Work to complete: Transcribe every entry exactly, with nothing added or left out.

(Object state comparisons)

------------------------

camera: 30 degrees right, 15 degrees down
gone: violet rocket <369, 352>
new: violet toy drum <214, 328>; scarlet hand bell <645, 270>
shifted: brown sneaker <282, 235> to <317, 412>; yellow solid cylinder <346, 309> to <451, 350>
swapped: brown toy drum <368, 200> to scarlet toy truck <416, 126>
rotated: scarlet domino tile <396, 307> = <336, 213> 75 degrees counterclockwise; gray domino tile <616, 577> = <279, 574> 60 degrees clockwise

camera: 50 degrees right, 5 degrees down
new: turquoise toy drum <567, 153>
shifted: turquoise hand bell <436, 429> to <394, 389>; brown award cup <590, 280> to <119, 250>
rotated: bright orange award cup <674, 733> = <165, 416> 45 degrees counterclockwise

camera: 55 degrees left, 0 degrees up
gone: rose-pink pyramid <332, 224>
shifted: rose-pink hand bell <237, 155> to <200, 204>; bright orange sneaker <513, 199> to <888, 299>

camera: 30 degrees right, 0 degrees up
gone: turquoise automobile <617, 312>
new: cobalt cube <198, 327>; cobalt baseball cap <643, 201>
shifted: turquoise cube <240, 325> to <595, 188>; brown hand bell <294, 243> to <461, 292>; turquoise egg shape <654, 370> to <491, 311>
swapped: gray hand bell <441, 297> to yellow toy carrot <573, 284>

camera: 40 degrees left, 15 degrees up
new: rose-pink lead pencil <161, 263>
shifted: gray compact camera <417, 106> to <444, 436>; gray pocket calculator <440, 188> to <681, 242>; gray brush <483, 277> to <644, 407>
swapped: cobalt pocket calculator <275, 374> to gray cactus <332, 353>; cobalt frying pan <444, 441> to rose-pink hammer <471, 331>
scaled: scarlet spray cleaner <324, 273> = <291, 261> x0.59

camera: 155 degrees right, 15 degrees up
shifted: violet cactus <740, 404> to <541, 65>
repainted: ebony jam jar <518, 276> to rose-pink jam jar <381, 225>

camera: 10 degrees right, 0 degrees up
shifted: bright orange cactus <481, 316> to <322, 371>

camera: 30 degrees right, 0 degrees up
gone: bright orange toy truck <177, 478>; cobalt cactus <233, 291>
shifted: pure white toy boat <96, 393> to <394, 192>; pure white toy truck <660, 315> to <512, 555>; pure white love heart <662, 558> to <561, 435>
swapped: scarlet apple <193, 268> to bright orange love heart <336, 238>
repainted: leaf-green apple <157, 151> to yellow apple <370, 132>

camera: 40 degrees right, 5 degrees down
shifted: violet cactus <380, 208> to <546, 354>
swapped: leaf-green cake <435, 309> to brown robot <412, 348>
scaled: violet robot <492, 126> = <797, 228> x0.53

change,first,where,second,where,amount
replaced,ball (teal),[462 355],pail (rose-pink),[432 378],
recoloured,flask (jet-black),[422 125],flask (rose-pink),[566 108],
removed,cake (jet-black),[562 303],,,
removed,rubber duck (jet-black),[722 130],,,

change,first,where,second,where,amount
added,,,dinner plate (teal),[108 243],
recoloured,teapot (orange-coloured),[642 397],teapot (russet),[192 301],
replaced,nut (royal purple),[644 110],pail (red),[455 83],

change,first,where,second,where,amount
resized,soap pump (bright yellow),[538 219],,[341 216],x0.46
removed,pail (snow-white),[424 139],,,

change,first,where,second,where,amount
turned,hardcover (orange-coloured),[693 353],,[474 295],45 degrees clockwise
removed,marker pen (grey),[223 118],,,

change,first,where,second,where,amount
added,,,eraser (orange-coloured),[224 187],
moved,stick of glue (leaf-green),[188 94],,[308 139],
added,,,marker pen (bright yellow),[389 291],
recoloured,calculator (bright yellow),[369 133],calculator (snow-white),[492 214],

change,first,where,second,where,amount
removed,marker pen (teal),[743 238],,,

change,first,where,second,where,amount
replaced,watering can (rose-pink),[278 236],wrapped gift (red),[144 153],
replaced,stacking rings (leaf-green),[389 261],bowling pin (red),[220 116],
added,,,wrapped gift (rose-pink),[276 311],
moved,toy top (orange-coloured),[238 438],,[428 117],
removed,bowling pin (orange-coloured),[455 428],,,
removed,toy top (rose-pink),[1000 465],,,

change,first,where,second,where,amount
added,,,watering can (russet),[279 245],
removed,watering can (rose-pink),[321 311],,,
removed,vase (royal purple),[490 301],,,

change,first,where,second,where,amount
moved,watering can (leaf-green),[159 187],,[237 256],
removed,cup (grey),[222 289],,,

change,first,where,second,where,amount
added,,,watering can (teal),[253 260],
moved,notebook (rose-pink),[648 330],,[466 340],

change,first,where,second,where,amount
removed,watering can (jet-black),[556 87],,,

------------------------

Task answer:
camera: 30 degrees right, 15 degrees down
gone: violet rocket <369, 352>
new: violet toy drum <214, 328>; scarlet hand bell <645, 270>
shifted: brown sneaker <282, 235> to <317, 412>; yellow solid cylinder <346, 309> to <451, 350>
swapped: brown toy drum <368, 200> to scarlet toy truck <416, 126>
rotated: scarlet domino tile <396, 307> = <336, 213> 75 degrees counterclockwise; gray domino tile <616, 577> = <279, 574> 60 degrees clockwise

camera: 50 degrees right, 5 degrees down
new: turquoise toy drum <567, 153>
shifted: turquoise hand bell <436, 429> to <394, 389>; brown award cup <590, 280> to <119, 250>
rotated: bright orange award cup <674, 733> = <165, 416> 45 degrees counterclockwise

camera: 55 degrees left, 0 degrees up
gone: rose-pink pyramid <332, 224>
shifted: rose-pink hand bell <237, 155> to <200, 204>; bright orange sneaker <513, 199> to <888, 299>

camera: 30 degrees right, 0 degrees up
gone: turquoise automobile <617, 312>
new: cobalt cube <198, 327>; cobalt baseball cap <643, 201>
shifted: turquoise cube <240, 325> to <595, 188>; brown hand bell <294, 243> to <461, 292>; turquoise egg shape <654, 370> to <491, 311>
swapped: gray hand bell <441, 297> to yellow toy carrot <573, 284>

camera: 40 degrees left, 15 degrees up
new: rose-pink lead pencil <161, 263>
shifted: gray compact camera <417, 106> to <444, 436>; gray pocket calculator <440, 188> to <681, 242>; gray brush <483, 277> to <644, 407>
swapped: cobalt pocket calculator <275, 374> to gray cactus <332, 353>; cobalt frying pan <444, 441> to rose-pink hammer <471, 331>
scaled: scarlet spray cleaner <324, 273> = <291, 261> x0.59

camera: 155 degrees right, 15 degrees up
shifted: violet cactus <740, 404> to <541, 65>
repainted: ebony jam jar <518, 276> to rose-pink jam jar <381, 225>

camera: 10 degrees right, 0 degrees up
shifted: bright orange cactus <481, 316> to <322, 371>

camera: 30 degrees right, 0 degrees up
gone: bright orange toy truck <177, 478>; cobalt cactus <233, 291>
shifted: pure white toy boat <96, 393> to <394, 192>; pure white toy truck <660, 315> to <512, 555>; pure white love heart <662, 558> to <561, 435>
swapped: scarlet apple <193, 268> to bright orange love heart <336, 238>
repainted: leaf-green apple <157, 151> to yellow apple <370, 132>

camera: 40 degrees right, 5 degrees down
shifted: violet cactus <380, 208> to <546, 354>
swapped: leaf-green cake <435, 309> to brown robot <412, 348>
scaled: violet robot <492, 126> = <797, 228> x0.53

change,first,where,second,where,amount
replaced,ball (teal),[462 355],pail (rose-pink),[432 378],
recoloured,flask (jet-black),[422 125],flask (rose-pink),[566 108],
removed,cake (jet-black),[562 303],,,
removed,rubber duck (jet-black),[722 130],,,

change,first,where,second,where,amount
added,,,dinner plate (teal),[108 243],
recoloured,teapot (orange-coloured),[642 397],teapot (russet),[192 301],
replaced,nut (royal purple),[644 110],pail (red),[455 83],

change,first,where,second,where,amount
resized,soap pump (bright yellow),[538 219],,[341 216],x0.46
removed,pail (snow-white),[424 139],,,

change,first,where,second,where,amount
turned,hardcover (orange-coloured),[693 353],,[474 295],45 degrees clockwise
removed,marker pen (grey),[223 118],,,

change,first,where,second,where,amount
added,,,eraser (orange-coloured),[224 187],
moved,stick of glue (leaf-green),[188 94],,[308 139],
added,,,marker pen (bright yellow),[389 291],
recoloured,calculator (bright yellow),[369 133],calculator (snow-white),[492 214],

change,first,where,second,where,amount
removed,marker pen (teal),[743 238],,,

change,first,where,second,where,amount
replaced,watering can (rose-pink),[278 236],wrapped gift (red),[144 153],
replaced,stacking rings (leaf-green),[389 261],bowling pin (red),[220 116],
added,,,wrapped gift (rose-pink),[276 311],
moved,toy top (orange-coloured),[238 438],,[428 117],
removed,bowling pin (orange-coloured),[455 428],,,
removed,toy top (rose-pink),[1000 465],,,

change,first,where,second,where,amount
added,,,watering can (russet),[279 245],
removed,watering can (rose-pink),[321 311],,,
removed,vase (royal purple),[490 301],,,

change,first,where,second,where,amount
moved,watering can (leaf-green),[159 187],,[237 256],
removed,cup (grey),[222 289],,,

change,first,where,second,where,amount
added,,,watering can (teal),[253 260],
moved,notebook (rose-pink),[648 330],,[466 340],

change,first,where,second,where,amount
removed,watering can (jet-black),[556 87],,,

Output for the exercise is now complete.